- Description of the task:
Write out every record below exactly as given. Leave the pictures out.

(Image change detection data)
Content starts

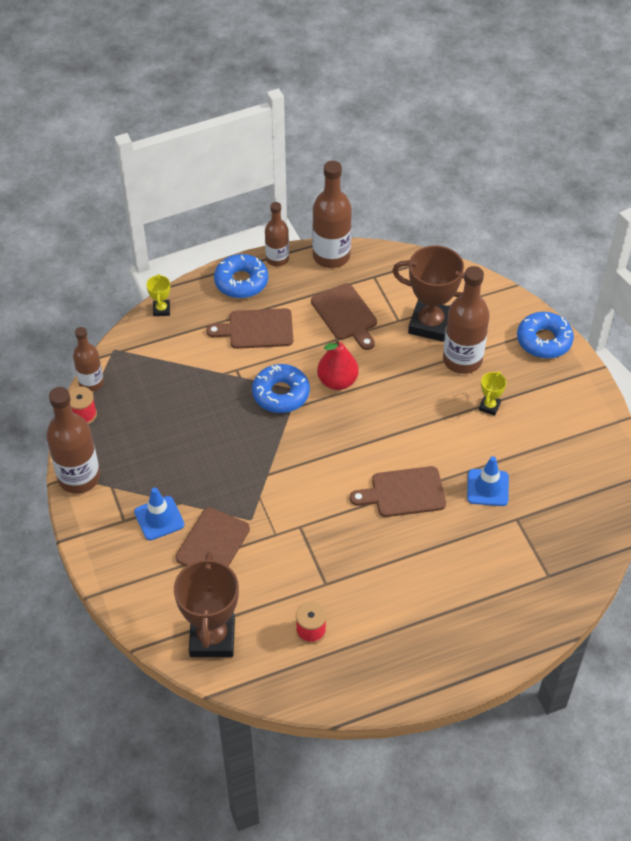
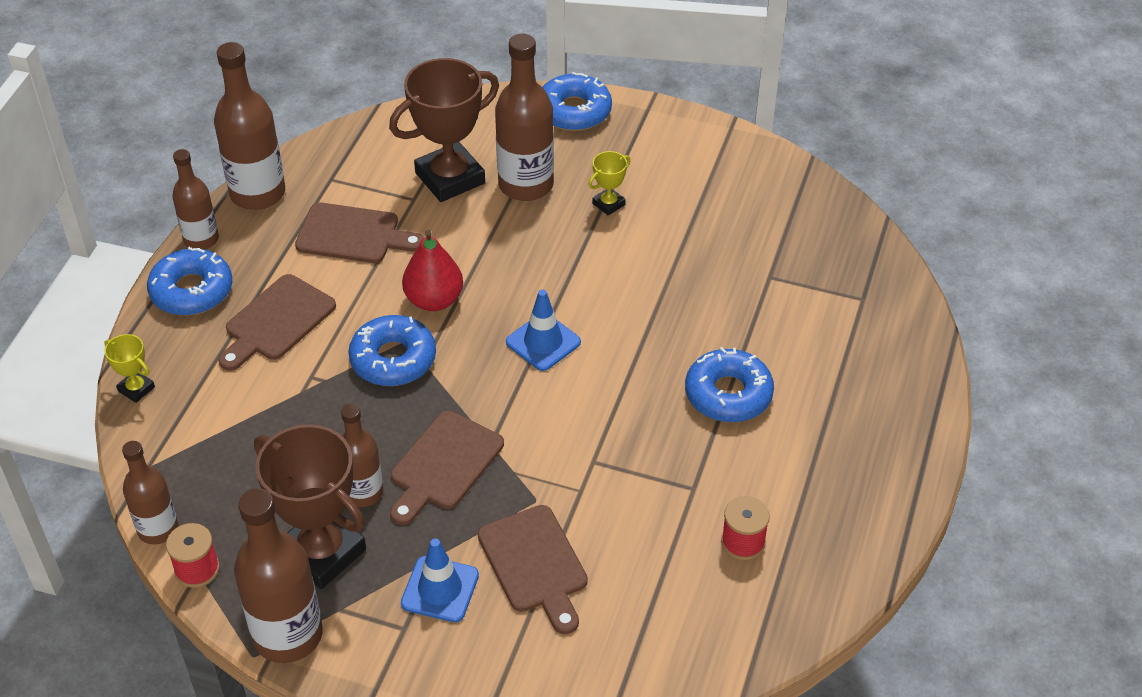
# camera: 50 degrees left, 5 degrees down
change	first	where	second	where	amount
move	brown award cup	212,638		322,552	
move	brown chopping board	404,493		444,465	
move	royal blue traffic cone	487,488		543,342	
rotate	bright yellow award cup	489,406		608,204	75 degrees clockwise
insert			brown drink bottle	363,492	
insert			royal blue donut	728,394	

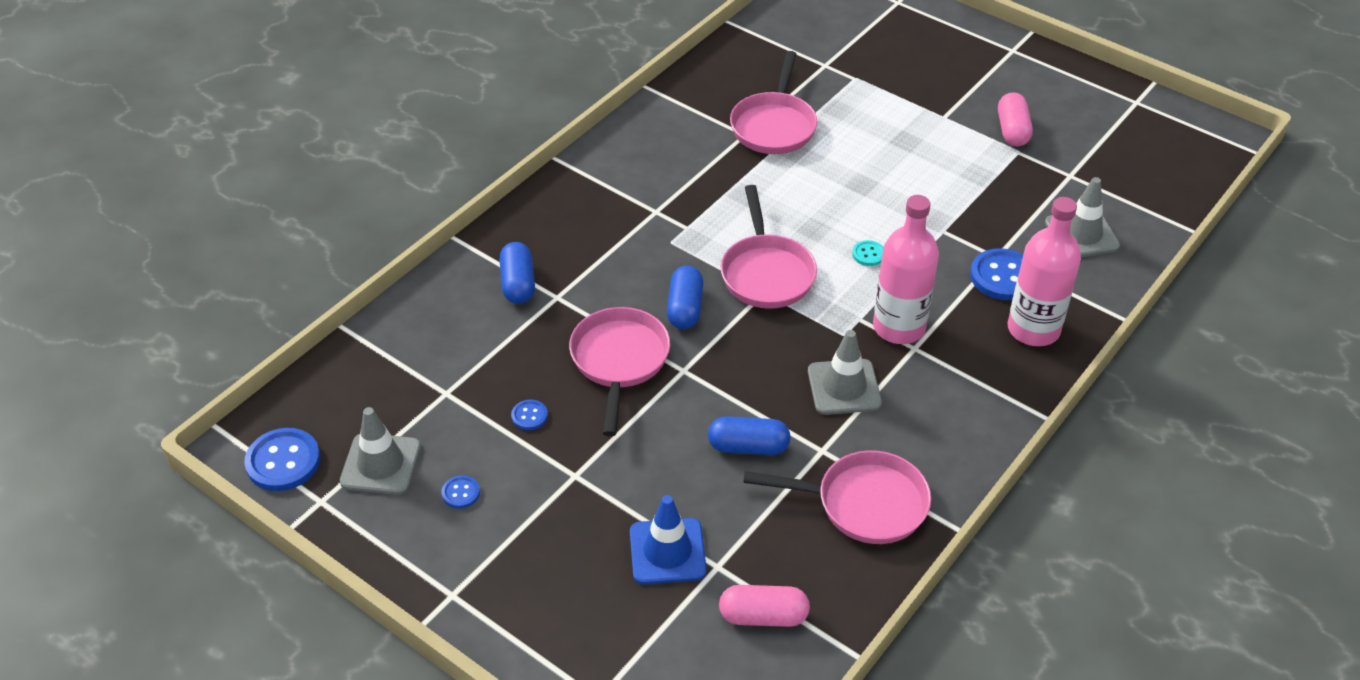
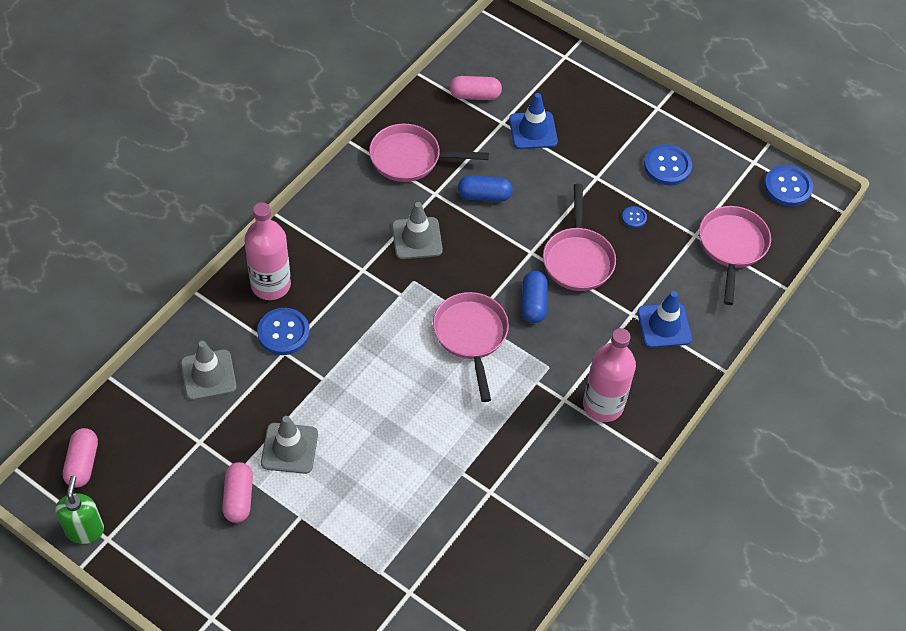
# camera: 175 degrees right, 10 degrees up
change	first	where	second	where	amount
move	grey traffic cone	381,464		289,448	
resize	royal blue sewing button	461,493		667,166	x1.96
replace	royal blue pill	518,284	royal blue traffic cone	664,325	
move	rosy skillet	774,126		732,246	
delete	aqua sewing button	868,254			
move	rosy drink bottle	899,327		603,405	
insert			emerald soap dispenser	85,530	
insert			rosy pill	82,463	

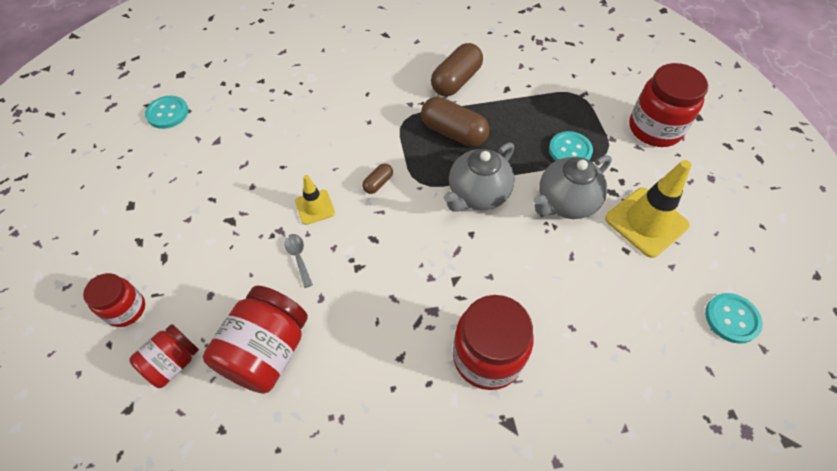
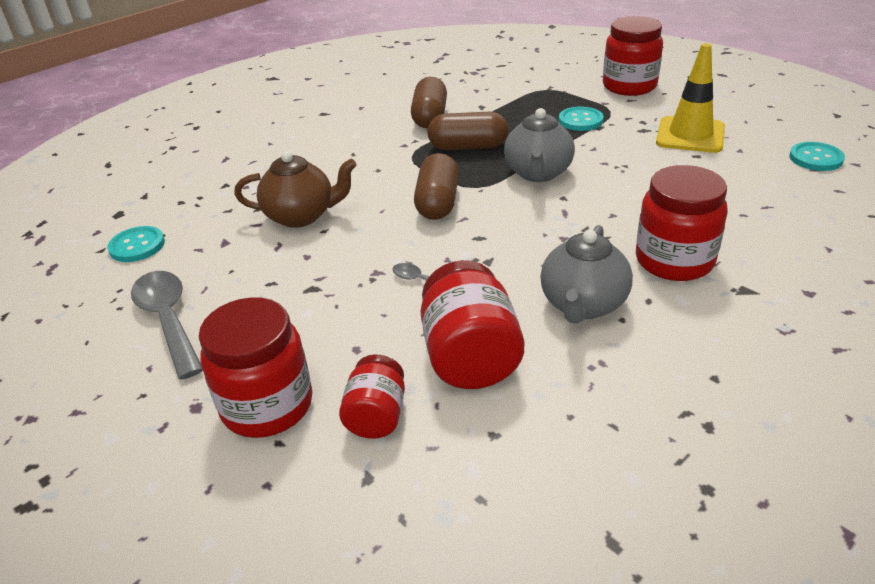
# camera: 30 degrees left, 20 degrees down
change	first	where	second	where	amount
resize	scarlet jar	126,309		267,406	x1.68
delete	bright yellow traffic cone	315,207			
resize	brown pill	378,183		437,202	x2.04
move	grey teapot	565,203		583,305	
insert			grey tablespoon	168,320	
insert			brown teapot	301,216	

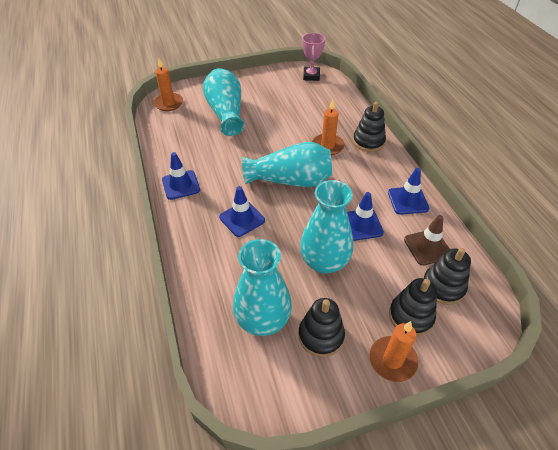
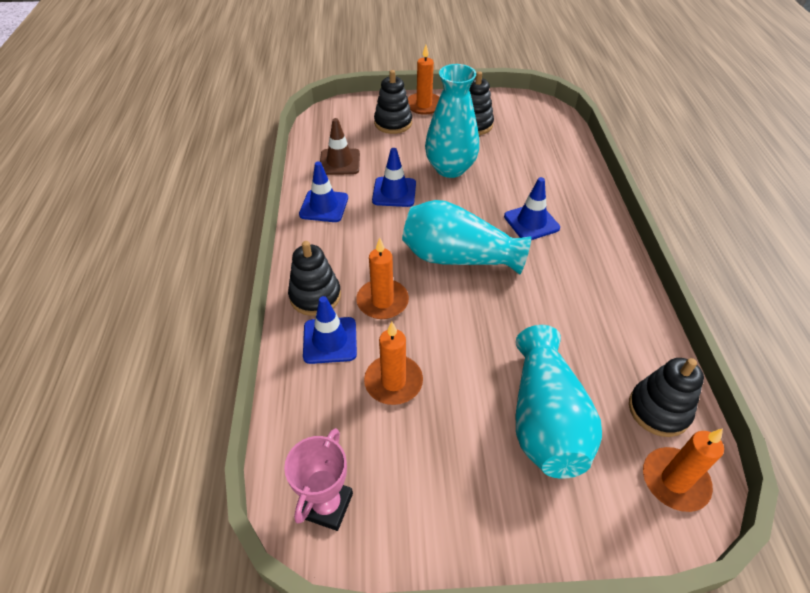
# camera: 165 degrees left, 0 degrees up
change	first	where	second	where	amount
move	royal blue traffic cone	181,185		330,340	
delete	aqua tall vase	263,320			
move	black stacking toy	443,286		659,410	
insert			orange-coloured wax candle	393,382	

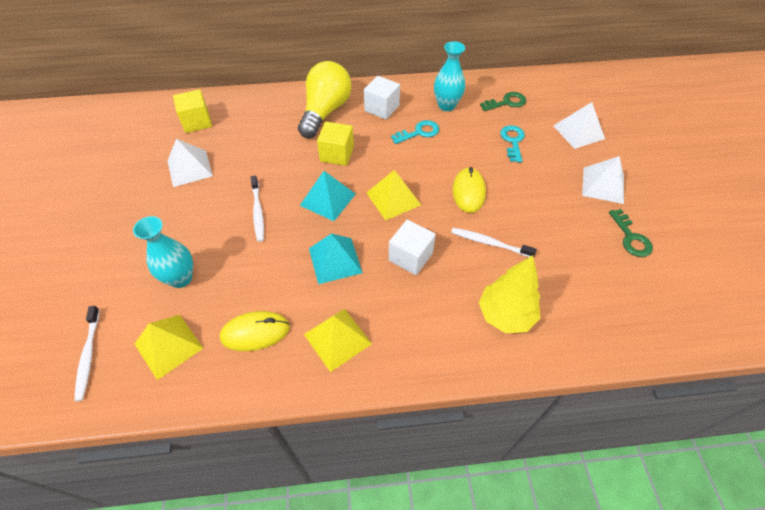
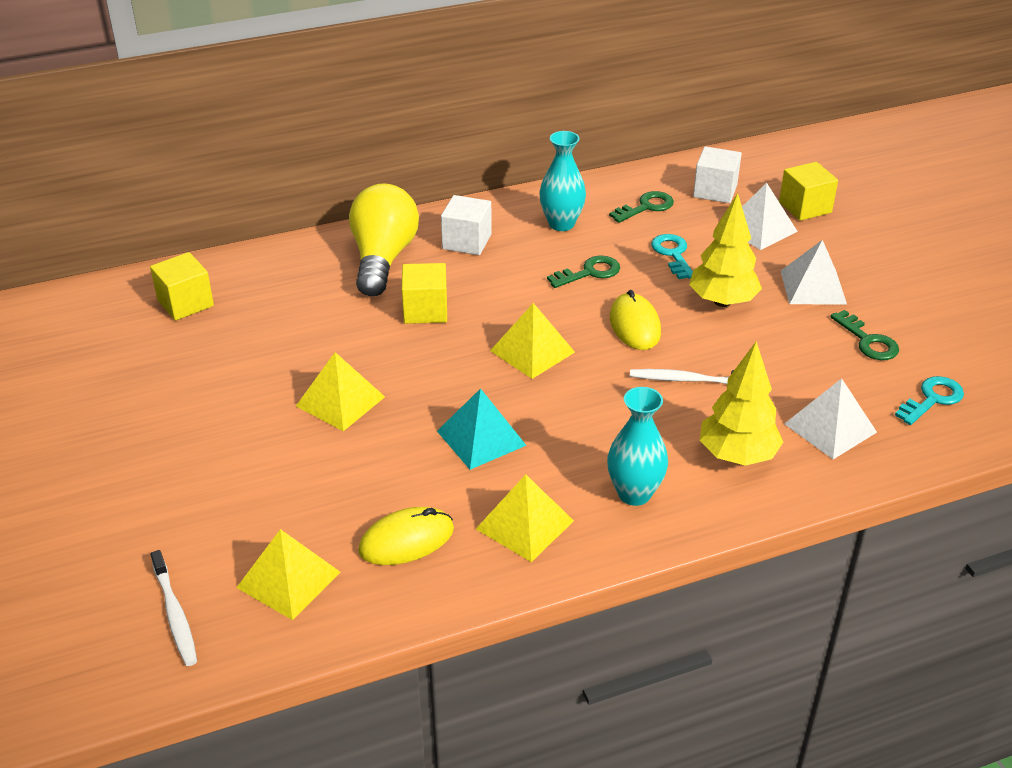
# camera: 15 degrees left, 15 degrees down
change	first	where	second	where	amount
move	aqua tall vase	181,278		634,493	
move	snow-white solid pyramid	190,168		830,428	
replace	snow-white dental brush	258,212	bright yellow solid pyramid	340,401	
delete	aqua solid pyramid	327,199			
move	snow-white cube	410,257		715,191	
move	aqua key	419,132		932,399	
insert			emerald key	589,272	
insert			bright yellow toy tree	722,302	
insert			bright yellow cube	805,207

Content ends

- Answer area:
# camera: 50 degrees left, 5 degrees down
change	first	where	second	where	amount
move	brown award cup	212,638		322,552	
move	brown chopping board	404,493		444,465	
move	royal blue traffic cone	487,488		543,342	
rotate	bright yellow award cup	489,406		608,204	75 degrees clockwise
insert			brown drink bottle	363,492	
insert			royal blue donut	728,394	

# camera: 175 degrees right, 10 degrees up
change	first	where	second	where	amount
move	grey traffic cone	381,464		289,448	
resize	royal blue sewing button	461,493		667,166	x1.96
replace	royal blue pill	518,284	royal blue traffic cone	664,325	
move	rosy skillet	774,126		732,246	
delete	aqua sewing button	868,254			
move	rosy drink bottle	899,327		603,405	
insert			emerald soap dispenser	85,530	
insert			rosy pill	82,463	

# camera: 30 degrees left, 20 degrees down
change	first	where	second	where	amount
resize	scarlet jar	126,309		267,406	x1.68
delete	bright yellow traffic cone	315,207			
resize	brown pill	378,183		437,202	x2.04
move	grey teapot	565,203		583,305	
insert			grey tablespoon	168,320	
insert			brown teapot	301,216	

# camera: 165 degrees left, 0 degrees up
change	first	where	second	where	amount
move	royal blue traffic cone	181,185		330,340	
delete	aqua tall vase	263,320			
move	black stacking toy	443,286		659,410	
insert			orange-coloured wax candle	393,382	

# camera: 15 degrees left, 15 degrees down
change	first	where	second	where	amount
move	aqua tall vase	181,278		634,493	
move	snow-white solid pyramid	190,168		830,428	
replace	snow-white dental brush	258,212	bright yellow solid pyramid	340,401	
delete	aqua solid pyramid	327,199			
move	snow-white cube	410,257		715,191	
move	aqua key	419,132		932,399	
insert			emerald key	589,272	
insert			bright yellow toy tree	722,302	
insert			bright yellow cube	805,207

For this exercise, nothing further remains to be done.